START Records supplied

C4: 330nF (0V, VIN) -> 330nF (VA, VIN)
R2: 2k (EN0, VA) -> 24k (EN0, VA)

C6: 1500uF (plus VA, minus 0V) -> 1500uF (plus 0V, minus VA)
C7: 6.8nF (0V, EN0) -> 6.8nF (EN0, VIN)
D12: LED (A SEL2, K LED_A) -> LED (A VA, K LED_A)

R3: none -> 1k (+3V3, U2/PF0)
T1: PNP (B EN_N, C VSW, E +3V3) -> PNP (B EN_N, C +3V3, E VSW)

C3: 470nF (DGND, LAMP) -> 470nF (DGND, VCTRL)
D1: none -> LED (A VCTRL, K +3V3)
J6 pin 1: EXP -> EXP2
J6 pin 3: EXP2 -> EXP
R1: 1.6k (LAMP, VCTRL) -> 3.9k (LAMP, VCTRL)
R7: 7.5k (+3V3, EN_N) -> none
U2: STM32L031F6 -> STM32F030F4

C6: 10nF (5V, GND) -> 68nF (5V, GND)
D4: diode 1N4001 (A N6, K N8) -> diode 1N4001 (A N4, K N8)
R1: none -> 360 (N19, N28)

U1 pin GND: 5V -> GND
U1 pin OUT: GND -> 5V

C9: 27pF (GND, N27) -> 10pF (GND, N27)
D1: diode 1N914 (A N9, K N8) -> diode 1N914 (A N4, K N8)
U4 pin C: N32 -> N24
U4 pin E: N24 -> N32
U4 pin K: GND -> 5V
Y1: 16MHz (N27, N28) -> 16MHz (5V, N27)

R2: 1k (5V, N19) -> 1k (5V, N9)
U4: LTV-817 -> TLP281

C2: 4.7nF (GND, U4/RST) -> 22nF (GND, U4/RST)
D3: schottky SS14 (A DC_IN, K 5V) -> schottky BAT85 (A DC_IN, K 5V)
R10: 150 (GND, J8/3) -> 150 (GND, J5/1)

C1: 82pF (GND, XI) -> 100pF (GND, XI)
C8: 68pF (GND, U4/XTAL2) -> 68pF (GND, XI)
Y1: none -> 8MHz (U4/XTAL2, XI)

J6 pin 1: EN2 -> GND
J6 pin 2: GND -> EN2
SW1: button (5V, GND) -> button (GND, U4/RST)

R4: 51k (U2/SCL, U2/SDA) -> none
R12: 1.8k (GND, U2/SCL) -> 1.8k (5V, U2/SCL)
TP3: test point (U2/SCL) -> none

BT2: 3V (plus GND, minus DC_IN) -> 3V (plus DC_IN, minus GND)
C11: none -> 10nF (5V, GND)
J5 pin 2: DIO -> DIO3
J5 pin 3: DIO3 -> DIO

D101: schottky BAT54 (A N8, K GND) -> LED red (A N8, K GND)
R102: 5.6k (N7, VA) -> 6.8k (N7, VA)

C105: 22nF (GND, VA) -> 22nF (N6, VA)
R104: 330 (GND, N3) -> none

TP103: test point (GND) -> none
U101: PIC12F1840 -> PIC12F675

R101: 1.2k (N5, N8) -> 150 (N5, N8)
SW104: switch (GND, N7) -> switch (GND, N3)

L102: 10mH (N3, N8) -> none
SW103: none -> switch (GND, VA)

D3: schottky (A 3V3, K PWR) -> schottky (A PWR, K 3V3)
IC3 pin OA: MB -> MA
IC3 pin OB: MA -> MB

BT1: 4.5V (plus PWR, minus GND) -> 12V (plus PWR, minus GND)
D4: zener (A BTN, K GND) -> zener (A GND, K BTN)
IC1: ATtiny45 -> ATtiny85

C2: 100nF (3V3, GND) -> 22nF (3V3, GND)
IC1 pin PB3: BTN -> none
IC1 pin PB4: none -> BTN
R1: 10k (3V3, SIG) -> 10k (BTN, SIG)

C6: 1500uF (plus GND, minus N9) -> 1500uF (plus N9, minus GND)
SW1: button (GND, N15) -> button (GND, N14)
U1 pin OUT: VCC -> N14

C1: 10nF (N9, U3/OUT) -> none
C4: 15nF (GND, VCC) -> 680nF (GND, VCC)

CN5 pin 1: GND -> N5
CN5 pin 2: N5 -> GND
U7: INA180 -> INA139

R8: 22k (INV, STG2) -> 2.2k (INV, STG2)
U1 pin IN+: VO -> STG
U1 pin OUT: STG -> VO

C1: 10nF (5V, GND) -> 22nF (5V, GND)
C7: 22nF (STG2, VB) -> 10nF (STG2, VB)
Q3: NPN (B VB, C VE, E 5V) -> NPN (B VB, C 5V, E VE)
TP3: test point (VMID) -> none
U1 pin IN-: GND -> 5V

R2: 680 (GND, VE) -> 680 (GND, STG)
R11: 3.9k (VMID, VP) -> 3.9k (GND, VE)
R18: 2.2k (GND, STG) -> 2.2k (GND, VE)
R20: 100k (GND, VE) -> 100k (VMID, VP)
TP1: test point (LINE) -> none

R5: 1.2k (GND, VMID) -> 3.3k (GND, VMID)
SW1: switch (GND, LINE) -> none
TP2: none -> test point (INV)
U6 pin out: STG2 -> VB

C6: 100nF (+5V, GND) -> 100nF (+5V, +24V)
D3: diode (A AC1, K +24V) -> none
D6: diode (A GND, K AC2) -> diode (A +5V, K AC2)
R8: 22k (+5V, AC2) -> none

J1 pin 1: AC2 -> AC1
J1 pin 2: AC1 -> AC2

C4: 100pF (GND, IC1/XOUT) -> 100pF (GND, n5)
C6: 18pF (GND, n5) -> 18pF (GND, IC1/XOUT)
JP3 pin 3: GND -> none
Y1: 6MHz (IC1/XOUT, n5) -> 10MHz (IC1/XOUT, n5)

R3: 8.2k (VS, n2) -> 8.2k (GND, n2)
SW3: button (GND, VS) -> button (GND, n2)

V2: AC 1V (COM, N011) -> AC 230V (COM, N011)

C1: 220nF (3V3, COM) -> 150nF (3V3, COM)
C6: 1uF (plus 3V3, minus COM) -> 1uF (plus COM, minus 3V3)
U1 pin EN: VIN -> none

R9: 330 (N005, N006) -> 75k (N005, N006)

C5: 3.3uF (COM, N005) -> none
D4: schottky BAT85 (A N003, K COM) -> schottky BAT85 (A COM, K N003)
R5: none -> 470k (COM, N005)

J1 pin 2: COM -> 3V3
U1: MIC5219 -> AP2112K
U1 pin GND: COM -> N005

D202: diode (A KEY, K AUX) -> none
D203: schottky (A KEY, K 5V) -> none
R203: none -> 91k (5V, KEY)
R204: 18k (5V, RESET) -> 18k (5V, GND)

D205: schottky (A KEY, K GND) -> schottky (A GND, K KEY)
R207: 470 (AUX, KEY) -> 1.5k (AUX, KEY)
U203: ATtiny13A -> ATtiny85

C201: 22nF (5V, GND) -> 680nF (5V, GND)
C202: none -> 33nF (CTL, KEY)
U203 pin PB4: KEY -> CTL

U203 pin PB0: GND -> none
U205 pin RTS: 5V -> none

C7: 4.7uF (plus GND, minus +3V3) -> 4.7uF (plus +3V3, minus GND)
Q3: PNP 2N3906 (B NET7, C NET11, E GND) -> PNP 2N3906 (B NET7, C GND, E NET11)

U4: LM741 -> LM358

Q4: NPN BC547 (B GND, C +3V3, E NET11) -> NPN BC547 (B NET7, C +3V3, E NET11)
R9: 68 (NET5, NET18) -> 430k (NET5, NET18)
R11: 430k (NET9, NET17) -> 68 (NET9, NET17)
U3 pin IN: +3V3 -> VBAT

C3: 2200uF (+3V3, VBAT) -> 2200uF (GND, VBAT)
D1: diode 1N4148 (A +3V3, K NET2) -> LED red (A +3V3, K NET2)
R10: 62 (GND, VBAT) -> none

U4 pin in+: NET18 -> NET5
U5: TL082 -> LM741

END Records supplied

### Task objective
The answer must be one number: how many lines in the material above contain the word "VMID".

### Written answer
4